-- THE DATA follows --

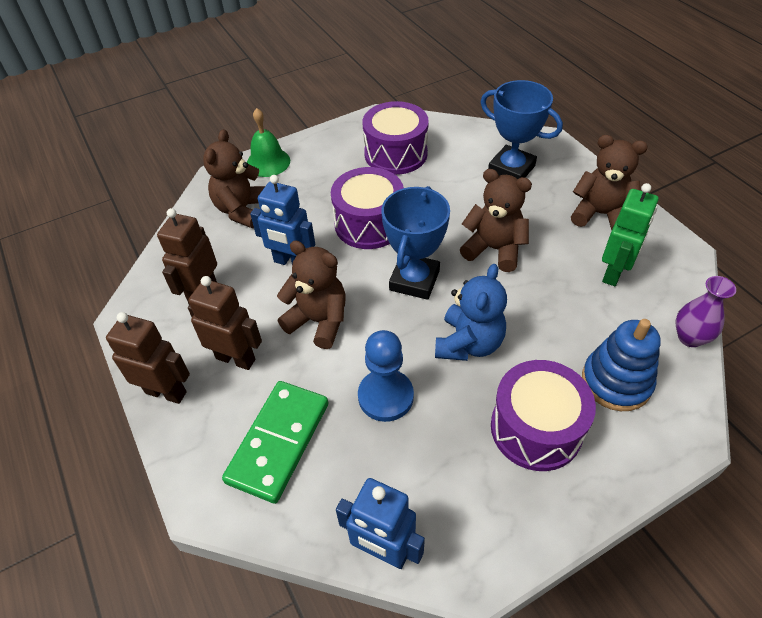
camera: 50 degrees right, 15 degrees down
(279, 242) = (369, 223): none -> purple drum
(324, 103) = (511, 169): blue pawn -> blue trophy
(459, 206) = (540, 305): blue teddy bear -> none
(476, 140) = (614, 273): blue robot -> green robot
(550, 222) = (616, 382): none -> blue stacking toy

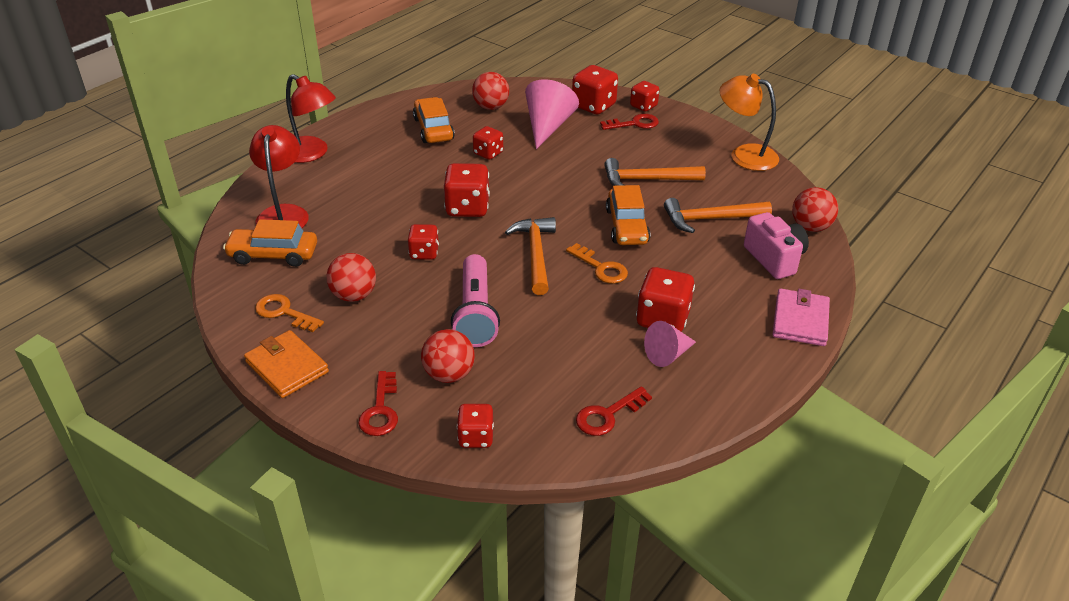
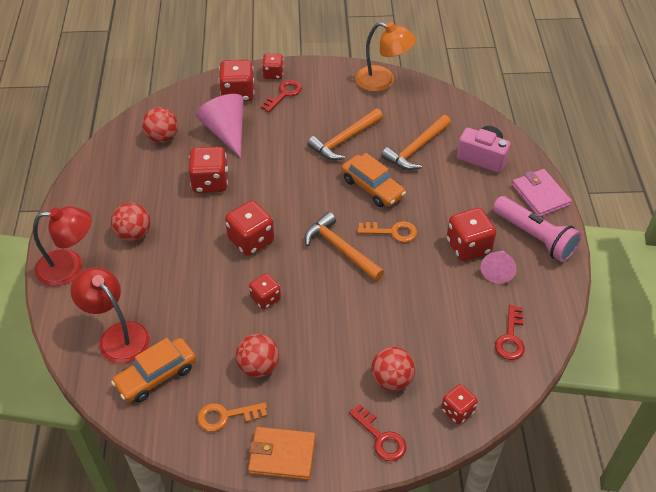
camera: 40 degrees left, 10 degrees up
(433, 129) = (141, 184): orange car -> none
(475, 313) = (355, 322): pink flashlight -> pink flashlight (534, 237)
(488, 153) = (210, 182): red dice -> red dice, size x1.61
(744, 155) = (383, 81): orange lamp -> orange lamp turned 150 degrees counterclockwise
(810, 227) = (478, 119): red ball -> red ball (134, 234)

-- THE DATA concluded --

Your job is to repeat the data exactly, leaving each picture out.

COMPLETED EXERCISE:
camera: 50 degrees right, 15 degrees down
(279, 242) = (369, 223): none -> purple drum
(324, 103) = (511, 169): blue pawn -> blue trophy
(459, 206) = (540, 305): blue teddy bear -> none
(476, 140) = (614, 273): blue robot -> green robot
(550, 222) = (616, 382): none -> blue stacking toy

camera: 40 degrees left, 10 degrees up
(433, 129) = (141, 184): orange car -> none
(475, 313) = (355, 322): pink flashlight -> pink flashlight (534, 237)
(488, 153) = (210, 182): red dice -> red dice, size x1.61
(744, 155) = (383, 81): orange lamp -> orange lamp turned 150 degrees counterclockwise
(810, 227) = (478, 119): red ball -> red ball (134, 234)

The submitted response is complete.